» What needs to be done
Leave out the images; return the rest of the data exactly.
#####
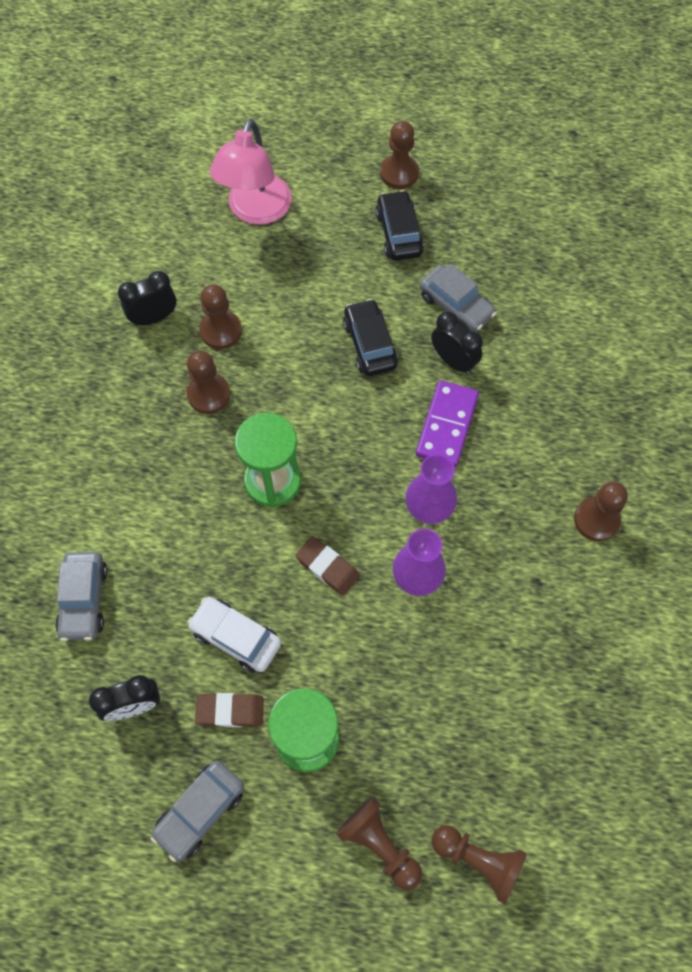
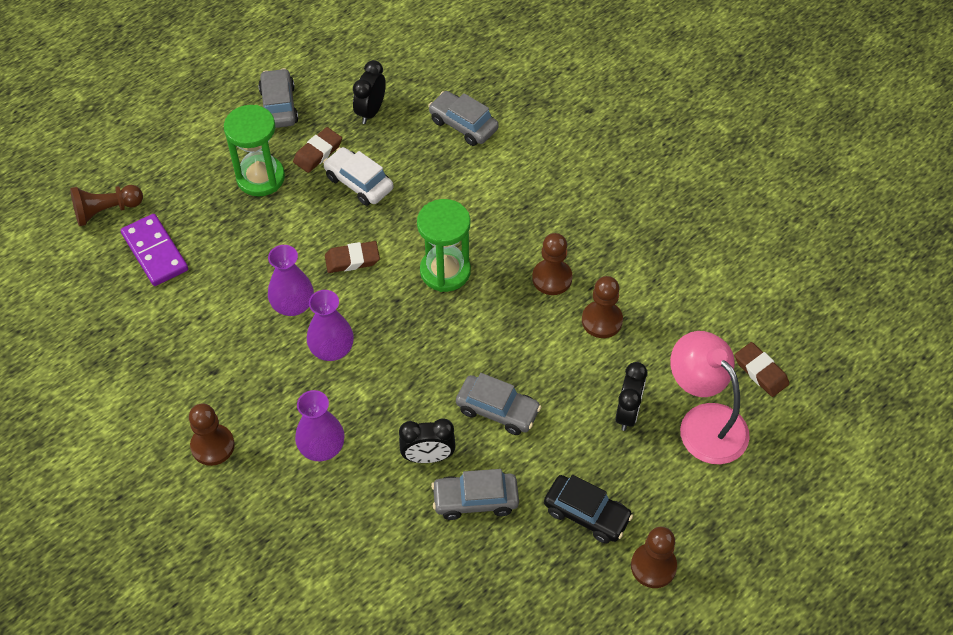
camera: 130 degrees right, 10 degrees down
(154, 317) = (653, 286): black clock -> black clock (627, 413)
(178, 202) = (760, 372): none -> brown eraser
(236, 637) = (359, 183): white car -> white car turned 120 degrees counterclockwise
(369, 344) = (497, 410): black car -> grey car
(379, 844) = (168, 172): brown pawn -> none
(446, 425) = (380, 408): purple domino -> purple domino (155, 252)
(518, 439) = (322, 447): none -> purple vase

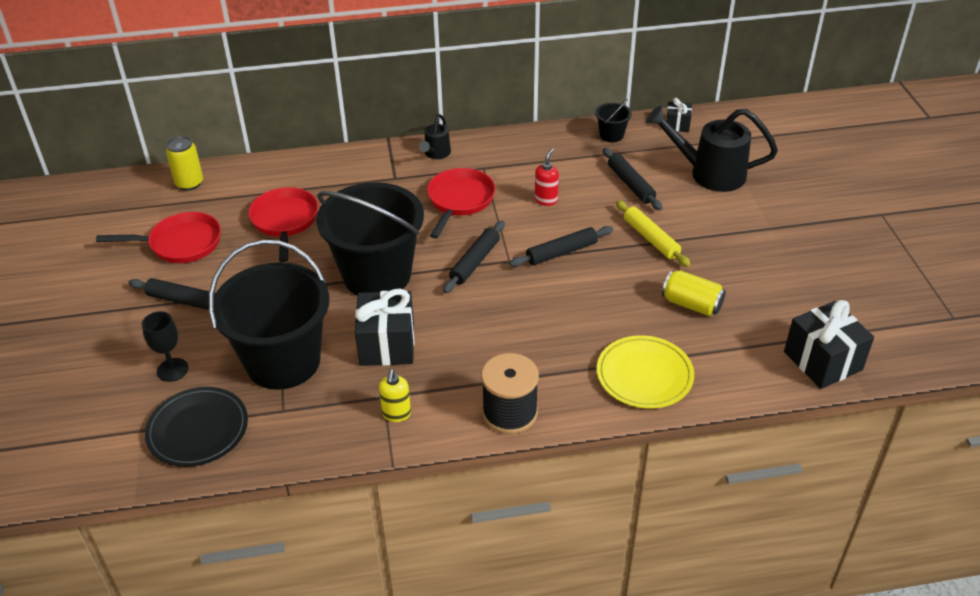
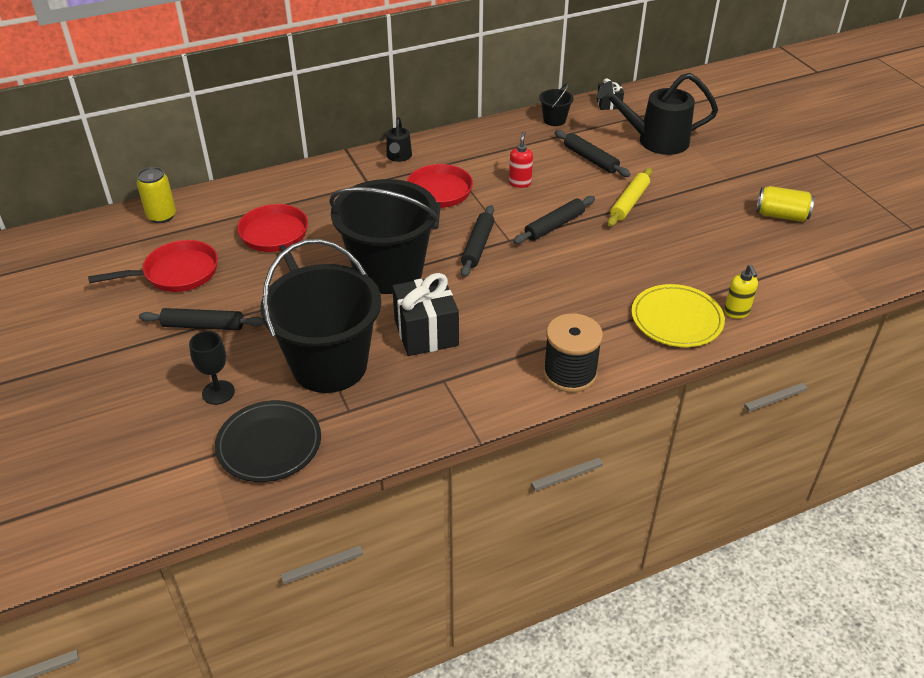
camera: 15 degrees left, 0 degrees up
(396, 414) = (463, 394): yellow soap dispenser -> yellow soap dispenser (736, 312)
(651, 239) = (629, 202): yellow rolling pin -> yellow rolling pin turned 75 degrees clockwise
(691, 304) = (690, 252): yellow can -> yellow can (781, 215)
(822, 361) = (823, 281): black gift -> none

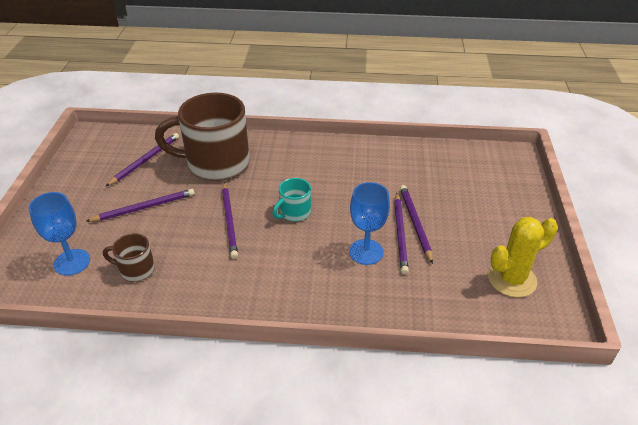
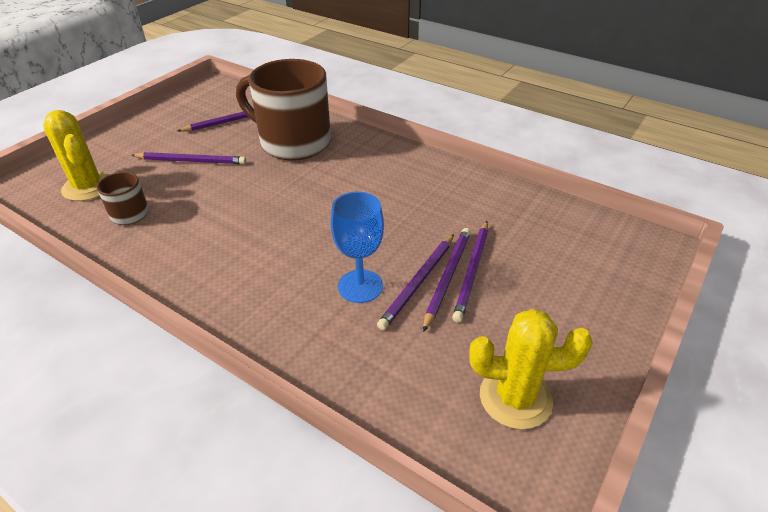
camera: 30 degrees right, 0 degrees up
(72, 262) = (88, 187): blue goblet -> yellow cactus
(229, 221) = (252, 200): purple pencil -> purple pencil (472, 271)
(294, 212) = (323, 215): turquoise mug -> none

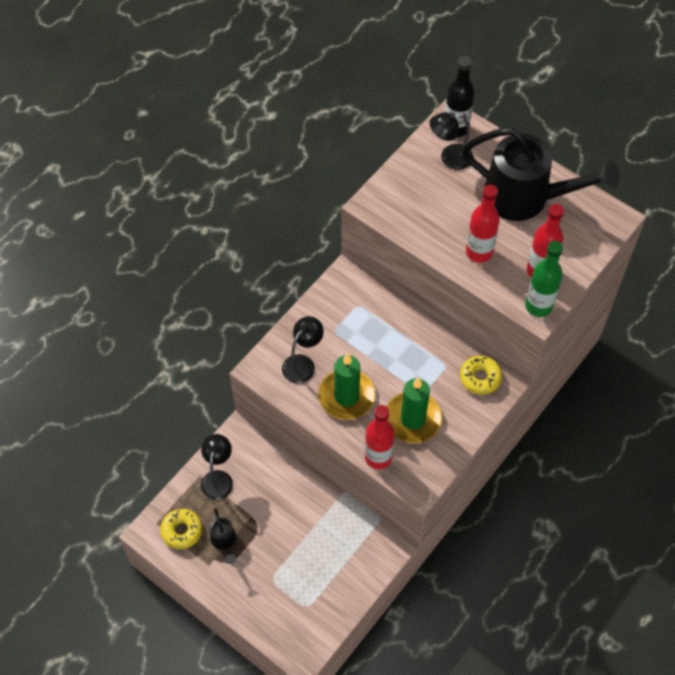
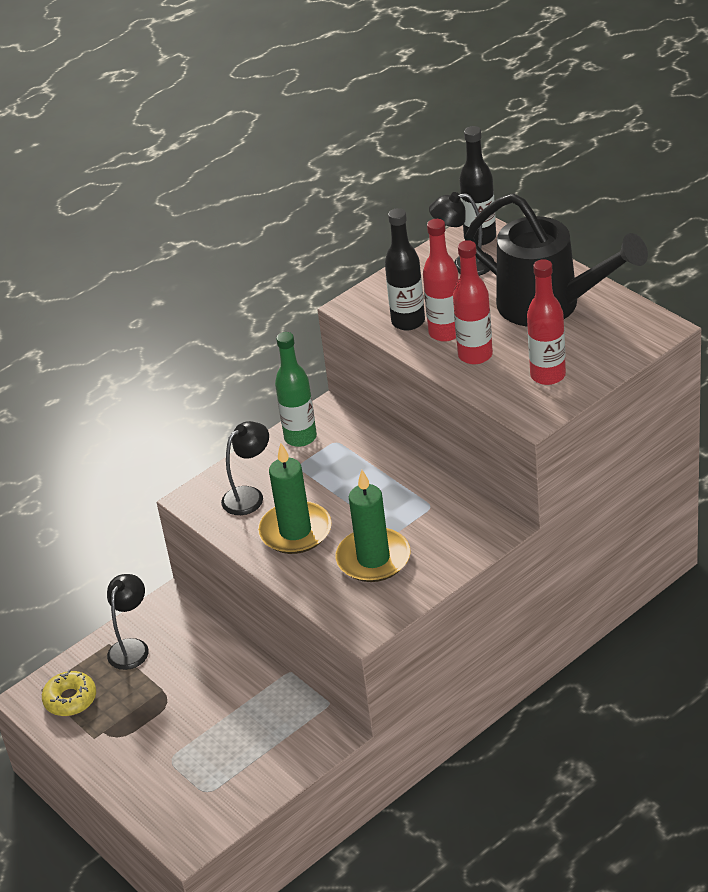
camera: 15 degrees right, 20 degrees down
(224, 541) = (120, 714): black watering can -> none
(378, 457) = (318, 595): red bottle -> red bottle (445, 332)
(418, 219) = (408, 321): none -> black bottle
(480, 378) = (472, 521): yellow donut -> none
(538, 306) = (536, 409): green bottle -> green bottle (300, 437)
#####
» Solution for this problem
camera: 130 degrees right, 10 degrees down
(154, 317) = (653, 286): black clock -> black clock (627, 413)
(178, 202) = (760, 372): none -> brown eraser
(236, 637) = (359, 183): white car -> white car turned 120 degrees counterclockwise
(369, 344) = (497, 410): black car -> grey car
(379, 844) = (168, 172): brown pawn -> none
(446, 425) = (380, 408): purple domino -> purple domino (155, 252)
(518, 439) = (322, 447): none -> purple vase

camera: 15 degrees left, 0 degrees up
(396, 414) = (463, 394): yellow soap dispenser -> yellow soap dispenser (736, 312)
(651, 239) = (629, 202): yellow rolling pin -> yellow rolling pin turned 75 degrees clockwise
(691, 304) = (690, 252): yellow can -> yellow can (781, 215)
(822, 361) = (823, 281): black gift -> none

camera: 30 degrees right, 0 degrees up
(72, 262) = (88, 187): blue goblet -> yellow cactus
(229, 221) = (252, 200): purple pencil -> purple pencil (472, 271)
(294, 212) = (323, 215): turquoise mug -> none

camera: 15 degrees right, 20 degrees down
(224, 541) = (120, 714): black watering can -> none
(378, 457) = (318, 595): red bottle -> red bottle (445, 332)
(418, 219) = (408, 321): none -> black bottle
(480, 378) = (472, 521): yellow donut -> none
(538, 306) = (536, 409): green bottle -> green bottle (300, 437)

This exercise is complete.